ACTIVITY - Repeat each line of the data below exactly, but skip the pictures.

[Start of section]

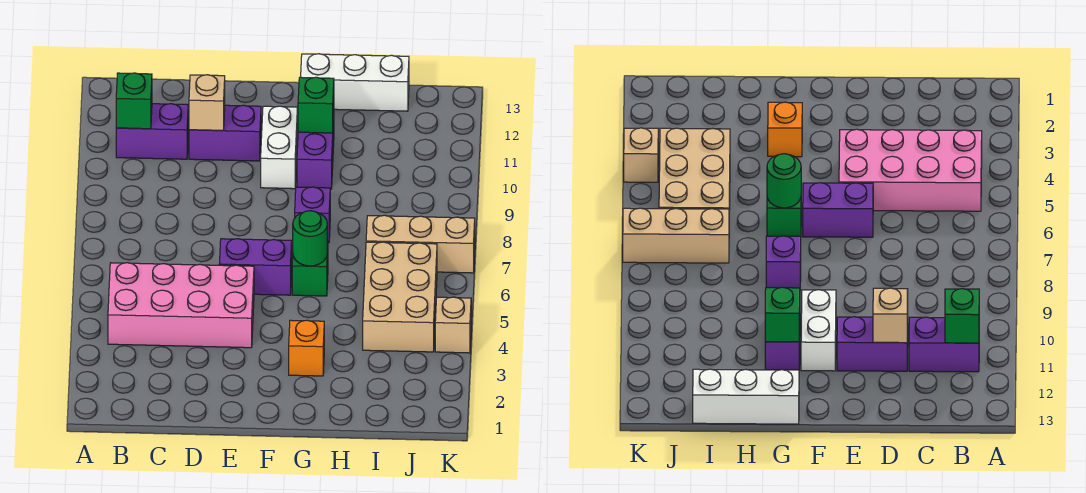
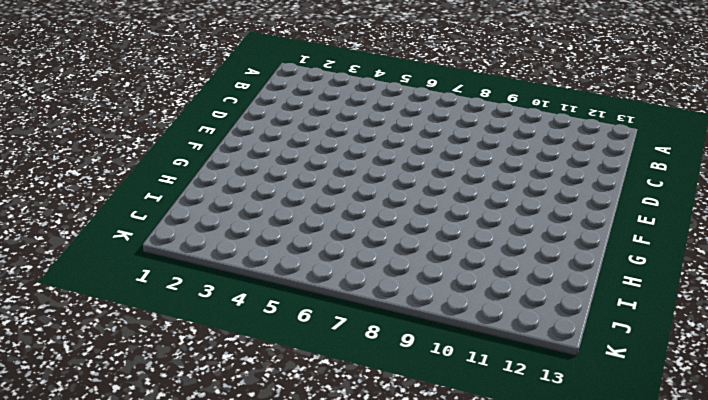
none -> pink brick B4:E5 level 1
none -> purple brick B11:C11 level 1
none -> purple brick D11:E11 level 1

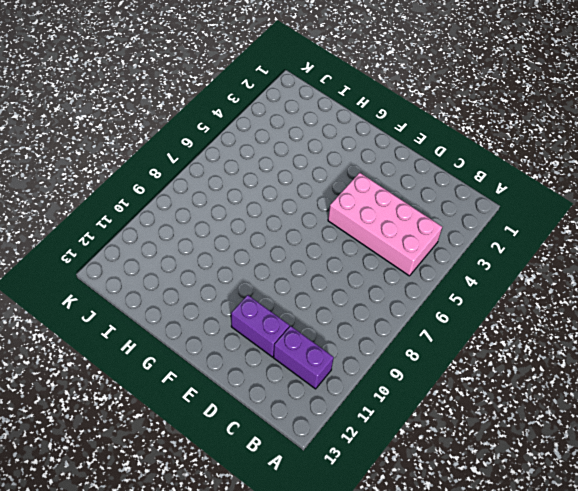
none -> purple brick E6:F6 level 1
none -> white brick F10:F11 level 1
none -> orange brick G3 level 1

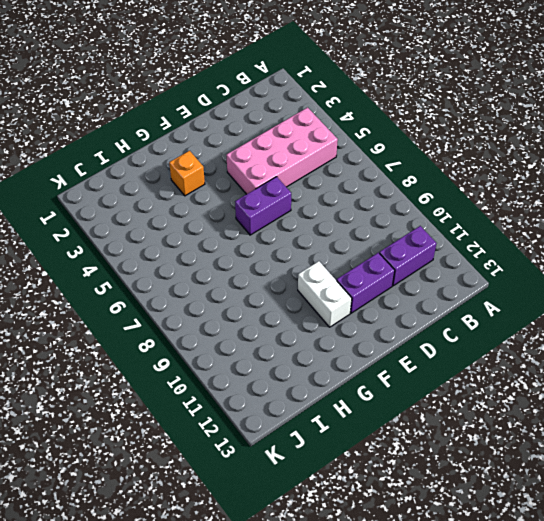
none -> green brick G6 level 1
none -> purple brick G8 level 1
none -> purple brick G10:G11 level 1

[End of section]

WRITTEN ANSWER -
none -> pink brick B4:E5 level 1
none -> purple brick B11:C11 level 1
none -> purple brick D11:E11 level 1

none -> purple brick E6:F6 level 1
none -> white brick F10:F11 level 1
none -> orange brick G3 level 1

none -> green brick G6 level 1
none -> purple brick G8 level 1
none -> purple brick G10:G11 level 1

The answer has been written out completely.